WHAT THE TASK ASKS
Please pick out every row that contains the word "resolution", and copy each of those rows in full.

STORED RECORDS

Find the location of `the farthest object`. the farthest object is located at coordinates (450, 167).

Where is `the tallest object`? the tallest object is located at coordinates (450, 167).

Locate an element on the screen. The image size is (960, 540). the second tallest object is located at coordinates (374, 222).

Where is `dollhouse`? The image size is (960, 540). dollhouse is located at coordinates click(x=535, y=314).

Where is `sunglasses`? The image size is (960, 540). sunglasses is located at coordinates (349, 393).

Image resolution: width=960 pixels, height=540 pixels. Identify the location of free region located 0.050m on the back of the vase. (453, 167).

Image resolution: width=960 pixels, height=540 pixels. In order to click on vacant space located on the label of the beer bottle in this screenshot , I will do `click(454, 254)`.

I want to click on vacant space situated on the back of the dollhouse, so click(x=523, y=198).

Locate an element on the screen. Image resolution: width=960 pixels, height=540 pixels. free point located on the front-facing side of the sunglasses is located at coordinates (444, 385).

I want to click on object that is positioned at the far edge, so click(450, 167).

SOLUTION
Image resolution: width=960 pixels, height=540 pixels. Identify the location of free region located 0.050m on the back of the vase. (453, 167).
Image resolution: width=960 pixels, height=540 pixels. In order to click on vacant space located on the label of the beer bottle in this screenshot , I will do `click(454, 254)`.
Locate an element on the screen. Image resolution: width=960 pixels, height=540 pixels. free point located on the front-facing side of the sunglasses is located at coordinates (444, 385).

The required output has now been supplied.